What needs to be done: Please set down the whole listing again, precisely.

▼▼▼

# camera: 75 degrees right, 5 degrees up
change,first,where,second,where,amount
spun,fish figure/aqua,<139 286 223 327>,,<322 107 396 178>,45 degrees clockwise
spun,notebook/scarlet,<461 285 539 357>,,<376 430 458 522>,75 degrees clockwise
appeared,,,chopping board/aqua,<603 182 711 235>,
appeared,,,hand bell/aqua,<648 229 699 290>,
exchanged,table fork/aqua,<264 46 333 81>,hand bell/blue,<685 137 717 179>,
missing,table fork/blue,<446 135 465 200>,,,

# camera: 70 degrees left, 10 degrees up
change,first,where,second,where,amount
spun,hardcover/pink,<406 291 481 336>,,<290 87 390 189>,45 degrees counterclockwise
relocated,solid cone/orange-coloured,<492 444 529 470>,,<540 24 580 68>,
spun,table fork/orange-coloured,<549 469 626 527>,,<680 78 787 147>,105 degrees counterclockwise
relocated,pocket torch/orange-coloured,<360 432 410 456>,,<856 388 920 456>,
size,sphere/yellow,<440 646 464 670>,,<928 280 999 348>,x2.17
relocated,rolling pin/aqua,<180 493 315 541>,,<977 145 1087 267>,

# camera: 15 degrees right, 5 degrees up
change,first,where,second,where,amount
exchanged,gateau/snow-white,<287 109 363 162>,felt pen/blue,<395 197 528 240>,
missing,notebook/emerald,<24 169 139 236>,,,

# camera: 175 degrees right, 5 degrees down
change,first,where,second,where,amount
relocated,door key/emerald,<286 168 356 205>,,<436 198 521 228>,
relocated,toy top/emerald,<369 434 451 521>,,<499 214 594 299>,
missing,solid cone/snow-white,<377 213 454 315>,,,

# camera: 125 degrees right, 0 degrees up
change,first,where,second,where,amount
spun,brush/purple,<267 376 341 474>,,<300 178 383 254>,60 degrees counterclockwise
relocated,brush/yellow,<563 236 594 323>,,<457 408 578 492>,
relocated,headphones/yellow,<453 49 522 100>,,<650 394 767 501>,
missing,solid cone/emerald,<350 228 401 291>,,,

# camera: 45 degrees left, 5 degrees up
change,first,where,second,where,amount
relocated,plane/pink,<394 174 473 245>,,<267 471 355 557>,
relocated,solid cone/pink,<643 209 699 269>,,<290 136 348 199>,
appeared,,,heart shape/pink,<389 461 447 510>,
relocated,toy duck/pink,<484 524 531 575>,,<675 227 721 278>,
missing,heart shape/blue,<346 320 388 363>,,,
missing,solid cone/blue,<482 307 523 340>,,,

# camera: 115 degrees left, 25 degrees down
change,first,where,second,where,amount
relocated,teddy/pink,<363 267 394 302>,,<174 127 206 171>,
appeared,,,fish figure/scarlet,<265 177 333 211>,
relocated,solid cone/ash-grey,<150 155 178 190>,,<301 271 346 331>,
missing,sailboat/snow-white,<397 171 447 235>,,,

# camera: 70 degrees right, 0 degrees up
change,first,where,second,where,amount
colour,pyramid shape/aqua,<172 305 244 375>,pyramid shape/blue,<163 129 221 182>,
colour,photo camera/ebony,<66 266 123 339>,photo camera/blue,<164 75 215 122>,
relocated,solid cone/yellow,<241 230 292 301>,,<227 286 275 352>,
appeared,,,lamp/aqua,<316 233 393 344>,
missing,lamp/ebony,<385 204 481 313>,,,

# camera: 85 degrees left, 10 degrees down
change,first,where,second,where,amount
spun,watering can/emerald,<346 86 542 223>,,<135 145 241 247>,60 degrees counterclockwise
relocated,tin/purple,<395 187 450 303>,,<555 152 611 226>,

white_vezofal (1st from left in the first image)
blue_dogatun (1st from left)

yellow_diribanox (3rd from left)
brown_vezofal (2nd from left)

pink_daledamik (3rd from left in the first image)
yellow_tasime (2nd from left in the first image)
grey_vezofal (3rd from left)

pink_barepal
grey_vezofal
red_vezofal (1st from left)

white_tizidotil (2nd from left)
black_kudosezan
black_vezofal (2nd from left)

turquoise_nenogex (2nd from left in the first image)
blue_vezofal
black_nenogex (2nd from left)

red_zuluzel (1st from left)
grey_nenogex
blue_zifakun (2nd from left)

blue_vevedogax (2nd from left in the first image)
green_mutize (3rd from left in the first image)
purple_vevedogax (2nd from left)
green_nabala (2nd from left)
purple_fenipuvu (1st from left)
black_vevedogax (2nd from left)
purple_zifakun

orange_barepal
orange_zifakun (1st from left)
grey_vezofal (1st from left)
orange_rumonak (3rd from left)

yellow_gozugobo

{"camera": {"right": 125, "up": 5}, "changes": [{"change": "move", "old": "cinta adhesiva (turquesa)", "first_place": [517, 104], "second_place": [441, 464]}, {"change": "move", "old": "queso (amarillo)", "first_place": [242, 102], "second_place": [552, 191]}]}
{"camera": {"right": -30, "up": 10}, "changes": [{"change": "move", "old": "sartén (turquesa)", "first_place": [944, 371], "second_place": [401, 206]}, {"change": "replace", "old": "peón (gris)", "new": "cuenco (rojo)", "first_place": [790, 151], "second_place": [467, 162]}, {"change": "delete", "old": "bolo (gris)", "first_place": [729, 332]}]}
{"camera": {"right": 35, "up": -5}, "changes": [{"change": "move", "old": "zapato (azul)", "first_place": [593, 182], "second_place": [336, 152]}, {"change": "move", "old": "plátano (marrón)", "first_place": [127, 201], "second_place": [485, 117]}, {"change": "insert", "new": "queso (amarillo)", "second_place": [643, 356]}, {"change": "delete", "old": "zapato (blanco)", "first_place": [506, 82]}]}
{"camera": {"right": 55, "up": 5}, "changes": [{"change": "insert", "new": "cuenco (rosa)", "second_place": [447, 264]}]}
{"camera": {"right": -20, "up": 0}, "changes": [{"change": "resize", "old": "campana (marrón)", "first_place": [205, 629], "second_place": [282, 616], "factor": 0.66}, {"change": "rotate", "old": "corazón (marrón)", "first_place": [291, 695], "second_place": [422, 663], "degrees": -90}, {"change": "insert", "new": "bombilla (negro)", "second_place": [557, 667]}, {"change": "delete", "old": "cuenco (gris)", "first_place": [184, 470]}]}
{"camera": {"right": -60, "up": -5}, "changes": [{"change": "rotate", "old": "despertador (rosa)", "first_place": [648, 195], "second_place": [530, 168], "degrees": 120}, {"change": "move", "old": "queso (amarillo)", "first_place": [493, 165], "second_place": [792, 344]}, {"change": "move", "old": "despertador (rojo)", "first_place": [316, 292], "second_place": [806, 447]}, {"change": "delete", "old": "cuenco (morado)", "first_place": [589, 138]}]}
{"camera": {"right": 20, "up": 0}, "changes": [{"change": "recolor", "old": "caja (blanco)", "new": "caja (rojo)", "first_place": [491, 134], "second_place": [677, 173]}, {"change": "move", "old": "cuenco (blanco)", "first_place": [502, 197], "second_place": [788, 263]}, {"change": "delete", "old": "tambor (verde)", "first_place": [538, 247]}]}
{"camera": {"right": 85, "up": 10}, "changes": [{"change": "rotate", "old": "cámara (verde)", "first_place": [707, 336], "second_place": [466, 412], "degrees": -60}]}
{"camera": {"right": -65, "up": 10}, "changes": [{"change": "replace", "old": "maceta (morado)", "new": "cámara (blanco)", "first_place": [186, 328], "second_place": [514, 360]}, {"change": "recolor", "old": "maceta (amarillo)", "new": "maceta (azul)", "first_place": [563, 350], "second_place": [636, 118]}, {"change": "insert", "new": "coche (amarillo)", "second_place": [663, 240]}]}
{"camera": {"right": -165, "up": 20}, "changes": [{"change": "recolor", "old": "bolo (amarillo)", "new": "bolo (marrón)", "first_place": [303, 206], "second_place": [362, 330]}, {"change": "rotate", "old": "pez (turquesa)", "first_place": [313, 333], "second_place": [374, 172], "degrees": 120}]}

▲▲▲

Output of the exercise:
# camera: 75 degrees right, 5 degrees up
change,first,where,second,where,amount
spun,fish figure/aqua,<139 286 223 327>,,<322 107 396 178>,45 degrees clockwise
spun,notebook/scarlet,<461 285 539 357>,,<376 430 458 522>,75 degrees clockwise
appeared,,,chopping board/aqua,<603 182 711 235>,
appeared,,,hand bell/aqua,<648 229 699 290>,
exchanged,table fork/aqua,<264 46 333 81>,hand bell/blue,<685 137 717 179>,
missing,table fork/blue,<446 135 465 200>,,,

# camera: 70 degrees left, 10 degrees up
change,first,where,second,where,amount
spun,hardcover/pink,<406 291 481 336>,,<290 87 390 189>,45 degrees counterclockwise
relocated,solid cone/orange-coloured,<492 444 529 470>,,<540 24 580 68>,
spun,table fork/orange-coloured,<549 469 626 527>,,<680 78 787 147>,105 degrees counterclockwise
relocated,pocket torch/orange-coloured,<360 432 410 456>,,<856 388 920 456>,
size,sphere/yellow,<440 646 464 670>,,<928 280 999 348>,x2.17
relocated,rolling pin/aqua,<180 493 315 541>,,<977 145 1087 267>,

# camera: 15 degrees right, 5 degrees up
change,first,where,second,where,amount
exchanged,gateau/snow-white,<287 109 363 162>,felt pen/blue,<395 197 528 240>,
missing,notebook/emerald,<24 169 139 236>,,,

# camera: 175 degrees right, 5 degrees down
change,first,where,second,where,amount
relocated,door key/emerald,<286 168 356 205>,,<436 198 521 228>,
relocated,toy top/emerald,<369 434 451 521>,,<499 214 594 299>,
missing,solid cone/snow-white,<377 213 454 315>,,,

# camera: 125 degrees right, 0 degrees up
change,first,where,second,where,amount
spun,brush/purple,<267 376 341 474>,,<300 178 383 254>,60 degrees counterclockwise
relocated,brush/yellow,<563 236 594 323>,,<457 408 578 492>,
relocated,headphones/yellow,<453 49 522 100>,,<650 394 767 501>,
missing,solid cone/emerald,<350 228 401 291>,,,

# camera: 45 degrees left, 5 degrees up
change,first,where,second,where,amount
relocated,plane/pink,<394 174 473 245>,,<267 471 355 557>,
relocated,solid cone/pink,<643 209 699 269>,,<290 136 348 199>,
appeared,,,heart shape/pink,<389 461 447 510>,
relocated,toy duck/pink,<484 524 531 575>,,<675 227 721 278>,
missing,heart shape/blue,<346 320 388 363>,,,
missing,solid cone/blue,<482 307 523 340>,,,

# camera: 115 degrees left, 25 degrees down
change,first,where,second,where,amount
relocated,teddy/pink,<363 267 394 302>,,<174 127 206 171>,
appeared,,,fish figure/scarlet,<265 177 333 211>,
relocated,solid cone/ash-grey,<150 155 178 190>,,<301 271 346 331>,
missing,sailboat/snow-white,<397 171 447 235>,,,

# camera: 70 degrees right, 0 degrees up
change,first,where,second,where,amount
colour,pyramid shape/aqua,<172 305 244 375>,pyramid shape/blue,<163 129 221 182>,
colour,photo camera/ebony,<66 266 123 339>,photo camera/blue,<164 75 215 122>,
relocated,solid cone/yellow,<241 230 292 301>,,<227 286 275 352>,
appeared,,,lamp/aqua,<316 233 393 344>,
missing,lamp/ebony,<385 204 481 313>,,,

# camera: 85 degrees left, 10 degrees down
change,first,where,second,where,amount
spun,watering can/emerald,<346 86 542 223>,,<135 145 241 247>,60 degrees counterclockwise
relocated,tin/purple,<395 187 450 303>,,<555 152 611 226>,

white_vezofal (1st from left in the first image)
blue_dogatun (1st from left)

yellow_diribanox (3rd from left)
brown_vezofal (2nd from left)

pink_daledamik (3rd from left in the first image)
yellow_tasime (2nd from left in the first image)
grey_vezofal (3rd from left)

pink_barepal
grey_vezofal
red_vezofal (1st from left)

white_tizidotil (2nd from left)
black_kudosezan
black_vezofal (2nd from left)

turquoise_nenogex (2nd from left in the first image)
blue_vezofal
black_nenogex (2nd from left)

red_zuluzel (1st from left)
grey_nenogex
blue_zifakun (2nd from left)

blue_vevedogax (2nd from left in the first image)
green_mutize (3rd from left in the first image)
purple_vevedogax (2nd from left)
green_nabala (2nd from left)
purple_fenipuvu (1st from left)
black_vevedogax (2nd from left)
purple_zifakun

orange_barepal
orange_zifakun (1st from left)
grey_vezofal (1st from left)
orange_rumonak (3rd from left)

yellow_gozugobo

{"camera": {"right": 125, "up": 5}, "changes": [{"change": "move", "old": "cinta adhesiva (turquesa)", "first_place": [517, 104], "second_place": [441, 464]}, {"change": "move", "old": "queso (amarillo)", "first_place": [242, 102], "second_place": [552, 191]}]}
{"camera": {"right": -30, "up": 10}, "changes": [{"change": "move", "old": "sartén (turquesa)", "first_place": [944, 371], "second_place": [401, 206]}, {"change": "replace", "old": "peón (gris)", "new": "cuenco (rojo)", "first_place": [790, 151], "second_place": [467, 162]}, {"change": "delete", "old": "bolo (gris)", "first_place": [729, 332]}]}
{"camera": {"right": 35, "up": -5}, "changes": [{"change": "move", "old": "zapato (azul)", "first_place": [593, 182], "second_place": [336, 152]}, {"change": "move", "old": "plátano (marrón)", "first_place": [127, 201], "second_place": [485, 117]}, {"change": "insert", "new": "queso (amarillo)", "second_place": [643, 356]}, {"change": "delete", "old": "zapato (blanco)", "first_place": [506, 82]}]}
{"camera": {"right": 55, "up": 5}, "changes": [{"change": "insert", "new": "cuenco (rosa)", "second_place": [447, 264]}]}
{"camera": {"right": -20, "up": 0}, "changes": [{"change": "resize", "old": "campana (marrón)", "first_place": [205, 629], "second_place": [282, 616], "factor": 0.66}, {"change": "rotate", "old": "corazón (marrón)", "first_place": [291, 695], "second_place": [422, 663], "degrees": -90}, {"change": "insert", "new": "bombilla (negro)", "second_place": [557, 667]}, {"change": "delete", "old": "cuenco (gris)", "first_place": [184, 470]}]}
{"camera": {"right": -60, "up": -5}, "changes": [{"change": "rotate", "old": "despertador (rosa)", "first_place": [648, 195], "second_place": [530, 168], "degrees": 120}, {"change": "move", "old": "queso (amarillo)", "first_place": [493, 165], "second_place": [792, 344]}, {"change": "move", "old": "despertador (rojo)", "first_place": [316, 292], "second_place": [806, 447]}, {"change": "delete", "old": "cuenco (morado)", "first_place": [589, 138]}]}
{"camera": {"right": 20, "up": 0}, "changes": [{"change": "recolor", "old": "caja (blanco)", "new": "caja (rojo)", "first_place": [491, 134], "second_place": [677, 173]}, {"change": "move", "old": "cuenco (blanco)", "first_place": [502, 197], "second_place": [788, 263]}, {"change": "delete", "old": "tambor (verde)", "first_place": [538, 247]}]}
{"camera": {"right": 85, "up": 10}, "changes": [{"change": "rotate", "old": "cámara (verde)", "first_place": [707, 336], "second_place": [466, 412], "degrees": -60}]}
{"camera": {"right": -65, "up": 10}, "changes": [{"change": "replace", "old": "maceta (morado)", "new": "cámara (blanco)", "first_place": [186, 328], "second_place": [514, 360]}, {"change": "recolor", "old": "maceta (amarillo)", "new": "maceta (azul)", "first_place": [563, 350], "second_place": [636, 118]}, {"change": "insert", "new": "coche (amarillo)", "second_place": [663, 240]}]}
{"camera": {"right": -165, "up": 20}, "changes": [{"change": "recolor", "old": "bolo (amarillo)", "new": "bolo (marrón)", "first_place": [303, 206], "second_place": [362, 330]}, {"change": "rotate", "old": "pez (turquesa)", "first_place": [313, 333], "second_place": [374, 172], "degrees": 120}]}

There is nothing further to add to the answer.